Material for this exercise below:

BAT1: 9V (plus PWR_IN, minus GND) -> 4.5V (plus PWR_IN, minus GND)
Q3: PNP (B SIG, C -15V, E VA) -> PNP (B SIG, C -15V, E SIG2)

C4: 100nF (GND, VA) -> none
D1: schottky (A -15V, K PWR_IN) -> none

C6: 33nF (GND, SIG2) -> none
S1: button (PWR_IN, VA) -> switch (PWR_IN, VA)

End of Material for this exercise.

The lines to quote run from the one containing "Q3: PNP (B SIG, C" through the final line of the material above; please give them exactly, both ends included, and nothing else.

Q3: PNP (B SIG, C -15V, E VA) -> PNP (B SIG, C -15V, E SIG2)

C4: 100nF (GND, VA) -> none
D1: schottky (A -15V, K PWR_IN) -> none

C6: 33nF (GND, SIG2) -> none
S1: button (PWR_IN, VA) -> switch (PWR_IN, VA)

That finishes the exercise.